Work instructions>
A faithful copy of the listing below is needed, with its pictures left out.

Record excerpts>
---*---

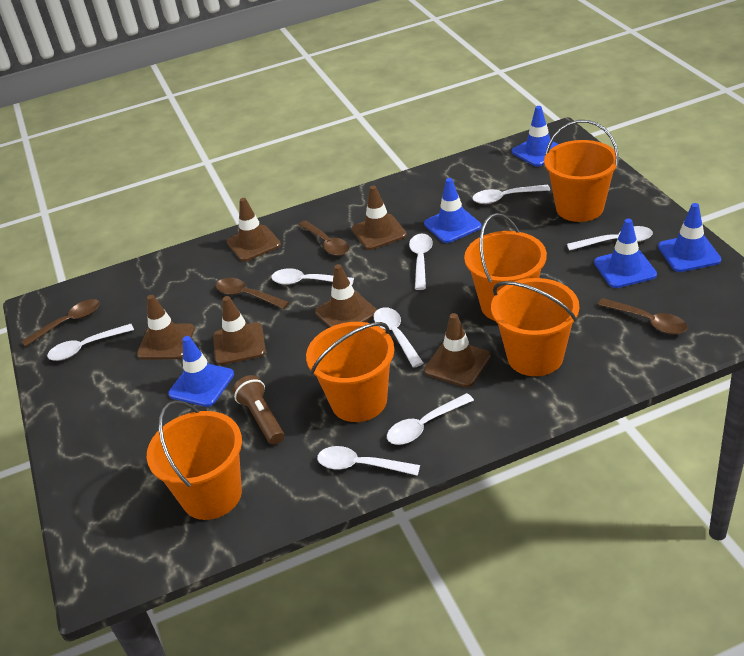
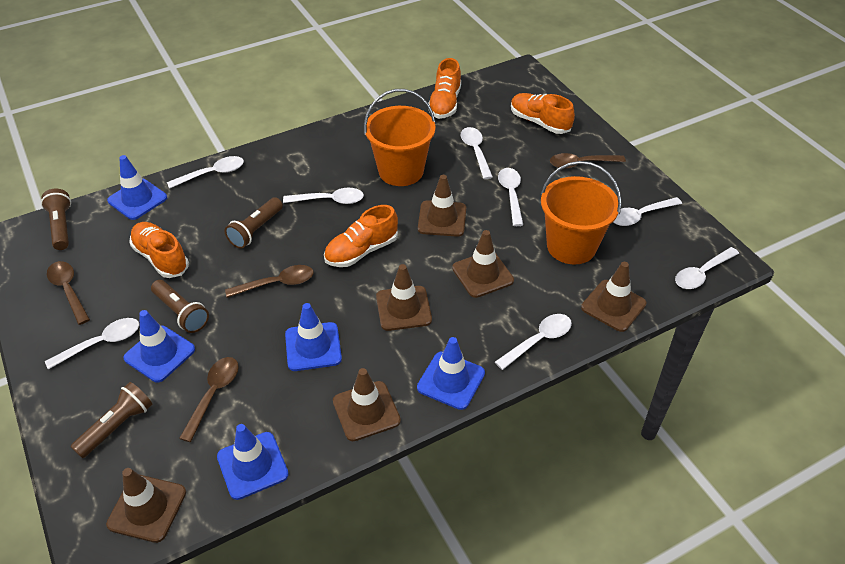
brown flashlight: 1 -> 4
orange bucket: 5 -> 2
orange shoe: 0 -> 4

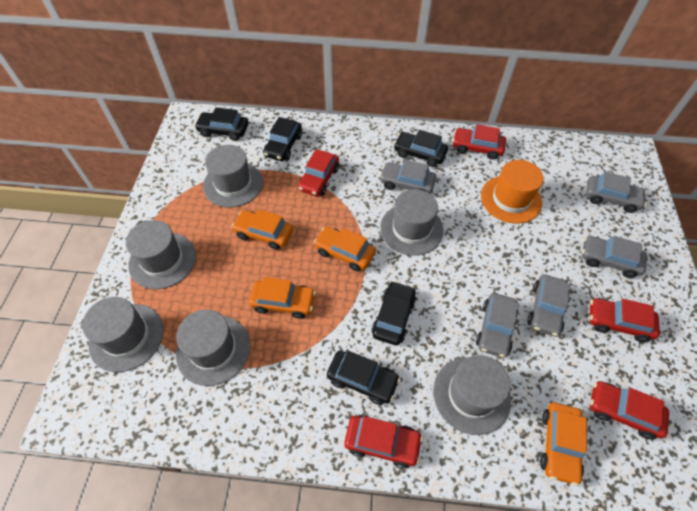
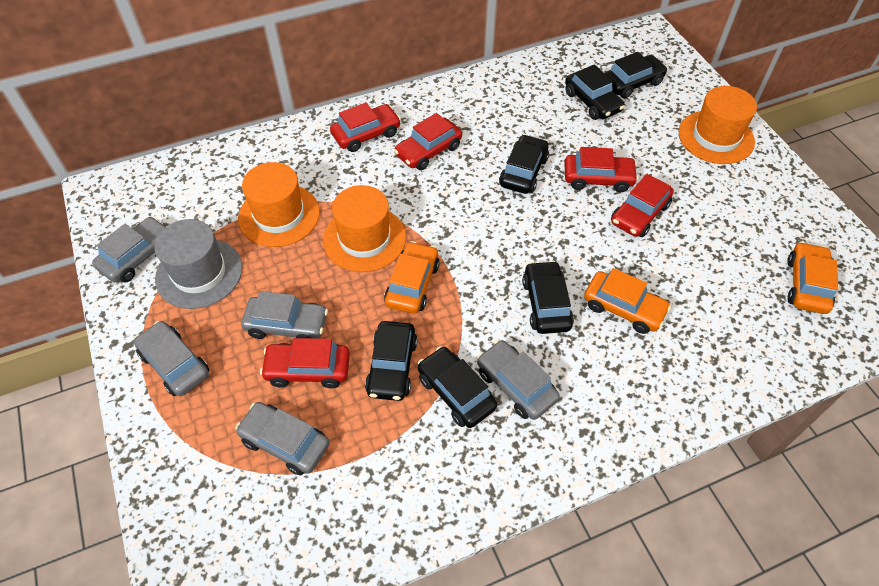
black car: 5 -> 6
grey hat: 6 -> 1
orange car: 4 -> 3
orange hat: 1 -> 3

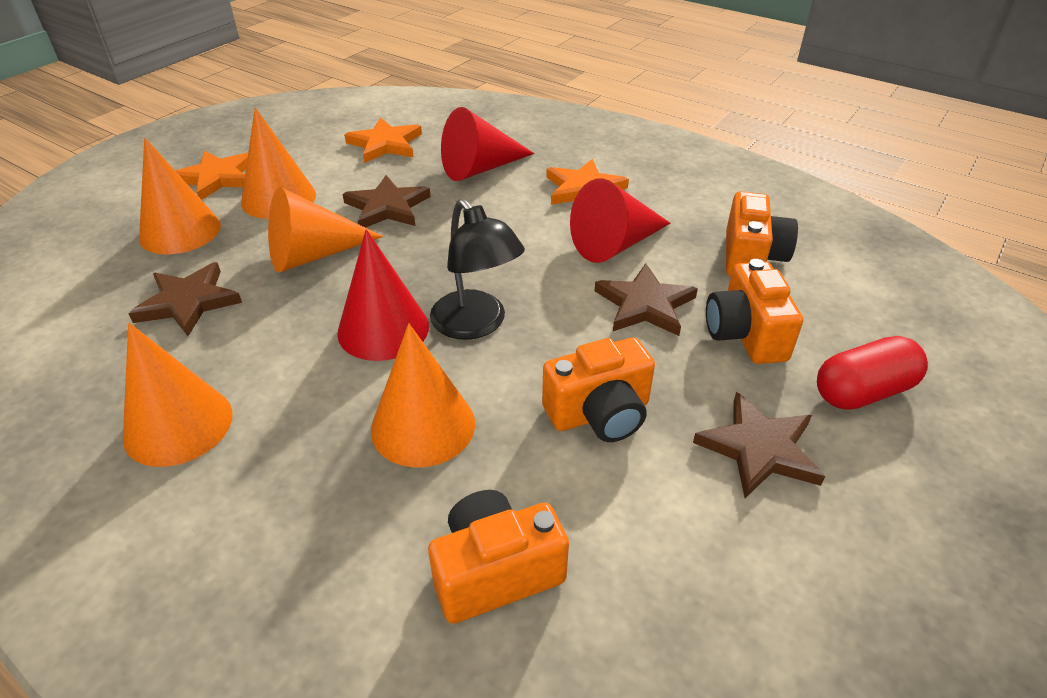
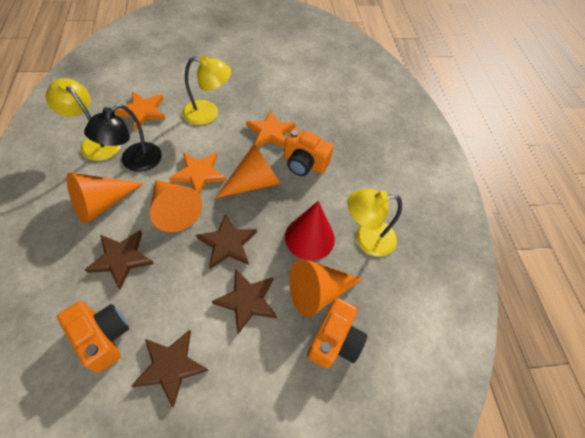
orange camera: 4 -> 3
orange cone: 5 -> 4
red capsule: 1 -> 0
red cone: 3 -> 1
yellow lamp: 0 -> 3

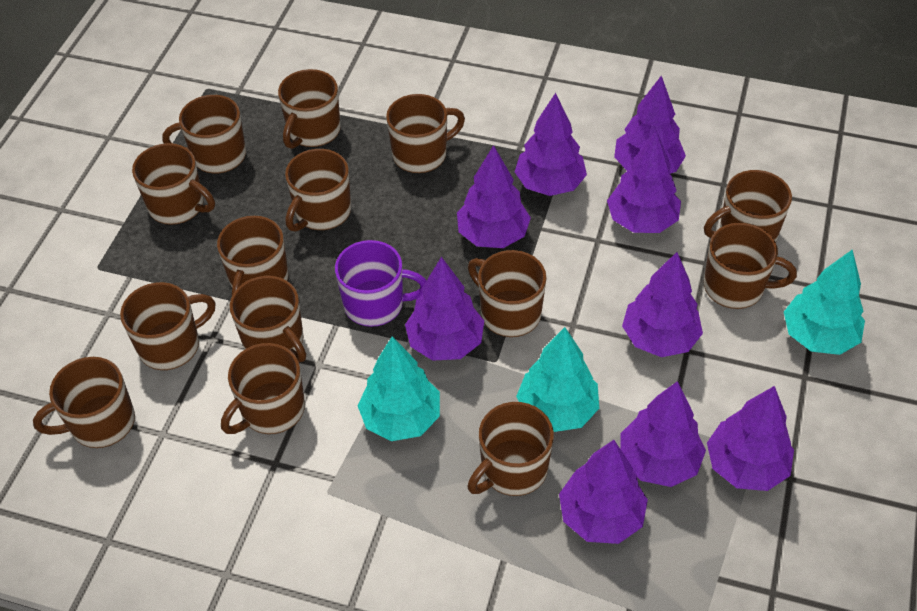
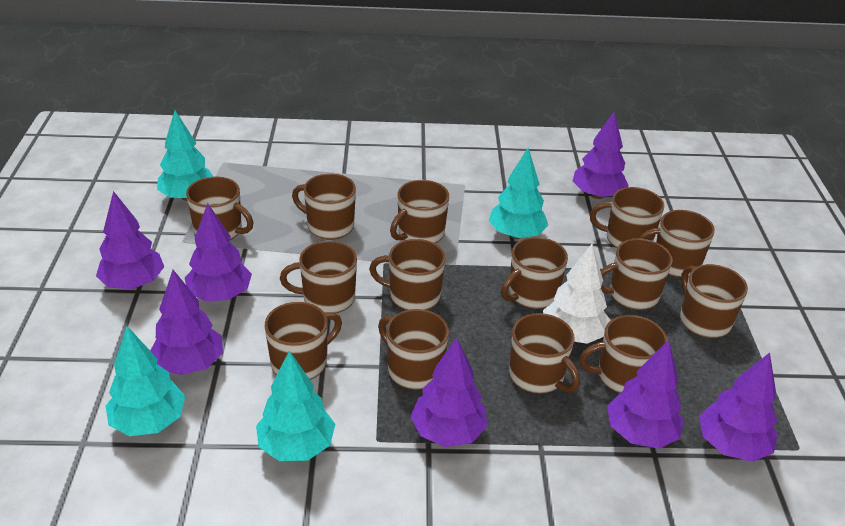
purple mug: 1 -> 0
purple tree: 9 -> 7
turquoise tree: 3 -> 4
white tree: 0 -> 1

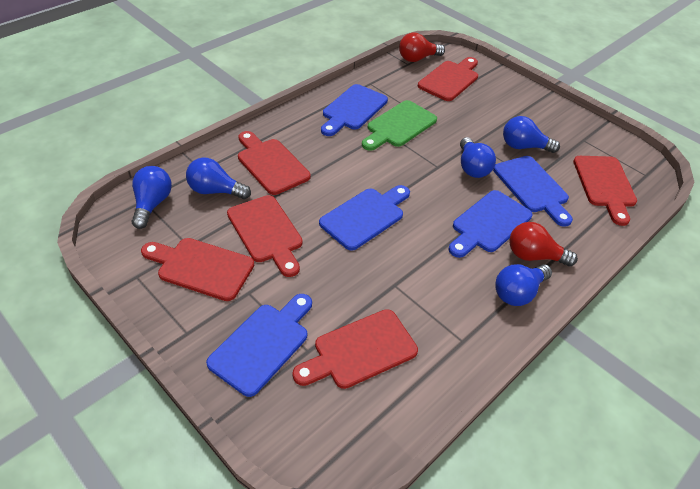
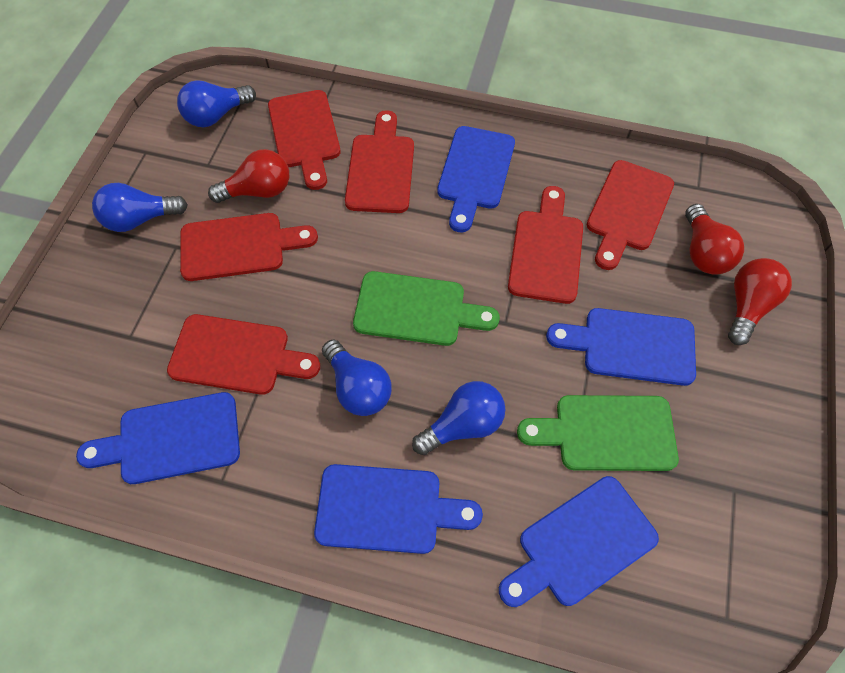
blue light bulb: 5 -> 4
green cutting board: 1 -> 2
red light bulb: 2 -> 3

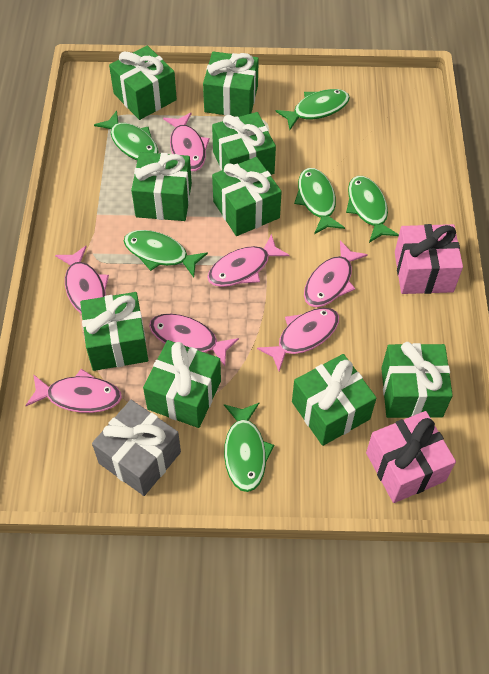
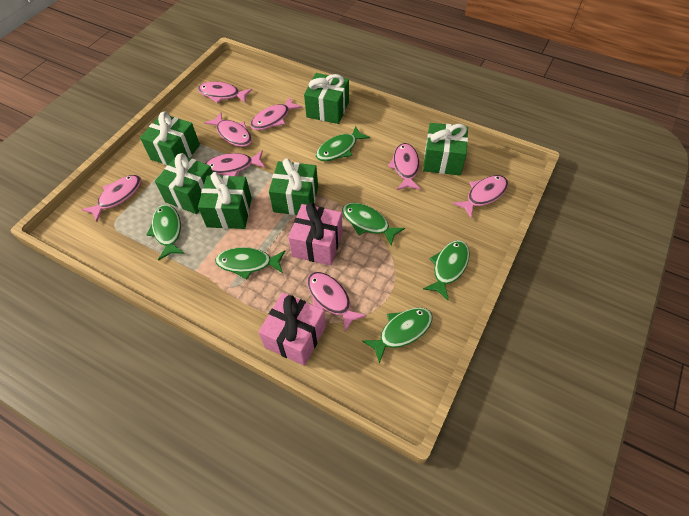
green gift: 9 -> 6
grey gift: 1 -> 0
pink fish: 7 -> 8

---*---

Exercise output>
brown flashlight: 1 -> 4
orange bucket: 5 -> 2
orange shoe: 0 -> 4

black car: 5 -> 6
grey hat: 6 -> 1
orange car: 4 -> 3
orange hat: 1 -> 3

orange camera: 4 -> 3
orange cone: 5 -> 4
red capsule: 1 -> 0
red cone: 3 -> 1
yellow lamp: 0 -> 3

purple mug: 1 -> 0
purple tree: 9 -> 7
turquoise tree: 3 -> 4
white tree: 0 -> 1

blue light bulb: 5 -> 4
green cutting board: 1 -> 2
red light bulb: 2 -> 3

green gift: 9 -> 6
grey gift: 1 -> 0
pink fish: 7 -> 8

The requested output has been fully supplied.